Could the data below be retyped exactly, without its pictures?

Records shown

+++

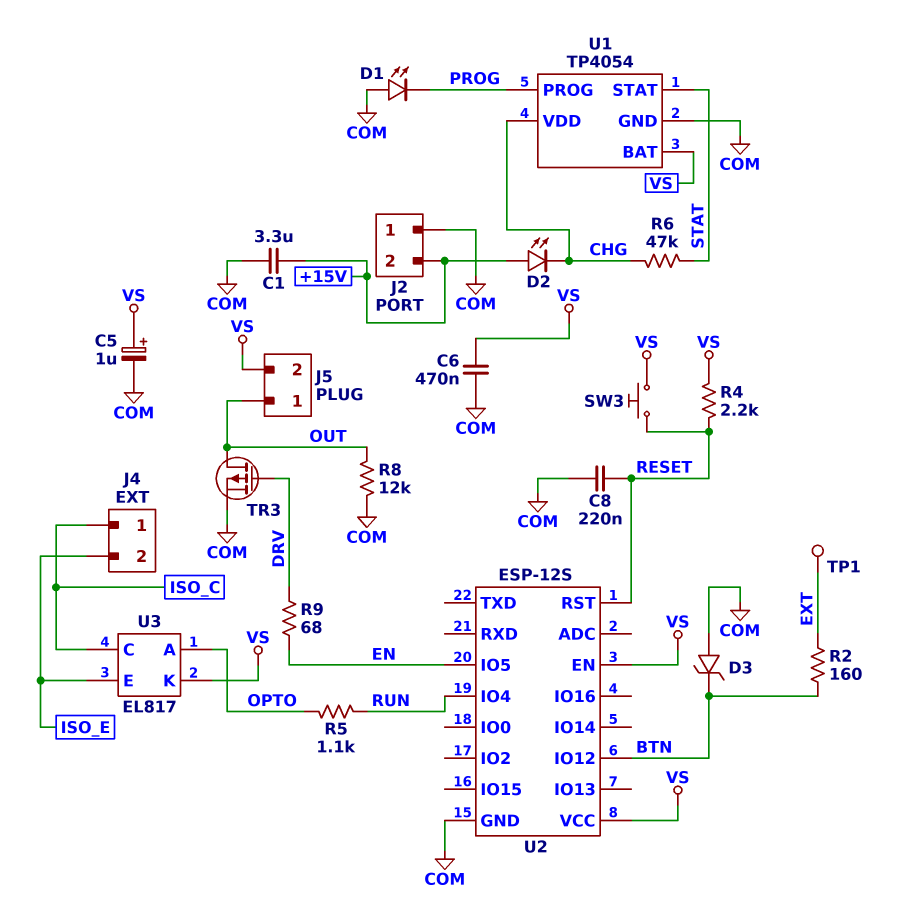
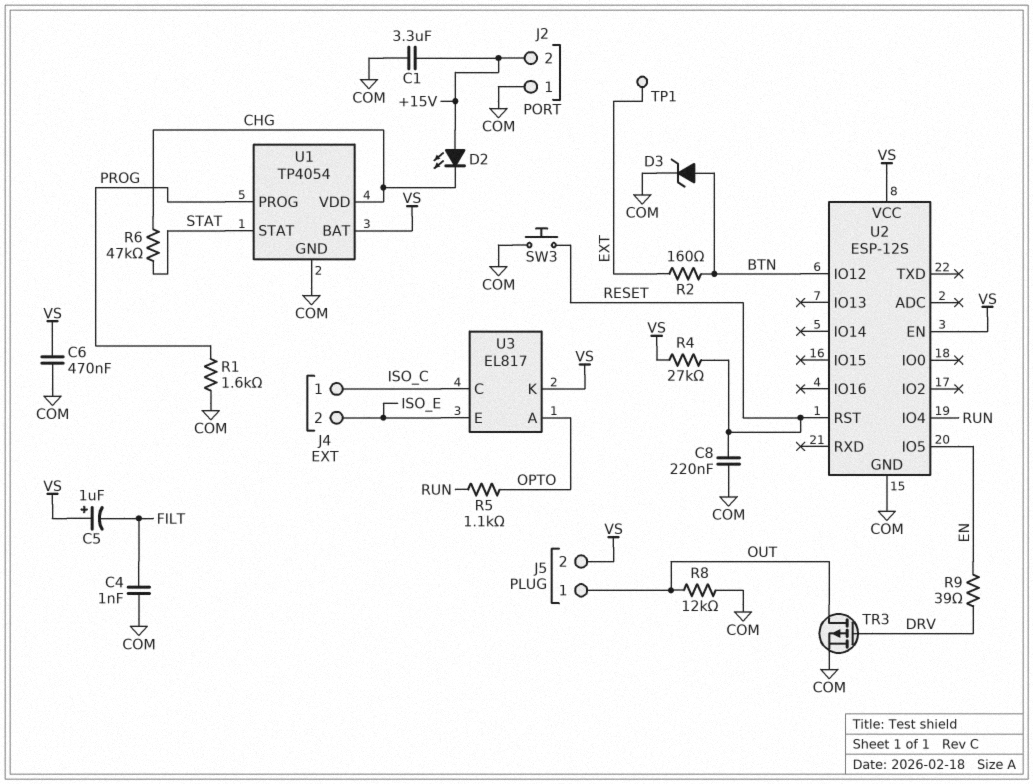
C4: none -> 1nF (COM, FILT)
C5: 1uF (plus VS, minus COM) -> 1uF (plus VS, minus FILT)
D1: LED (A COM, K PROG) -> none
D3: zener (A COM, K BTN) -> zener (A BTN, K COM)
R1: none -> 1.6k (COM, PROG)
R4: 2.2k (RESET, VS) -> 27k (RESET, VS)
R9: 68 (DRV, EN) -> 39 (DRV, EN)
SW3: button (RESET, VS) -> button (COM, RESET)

+++

Completed task
C4: none -> 1nF (COM, FILT)
C5: 1uF (plus VS, minus COM) -> 1uF (plus VS, minus FILT)
D1: LED (A COM, K PROG) -> none
D3: zener (A COM, K BTN) -> zener (A BTN, K COM)
R1: none -> 1.6k (COM, PROG)
R4: 2.2k (RESET, VS) -> 27k (RESET, VS)
R9: 68 (DRV, EN) -> 39 (DRV, EN)
SW3: button (RESET, VS) -> button (COM, RESET)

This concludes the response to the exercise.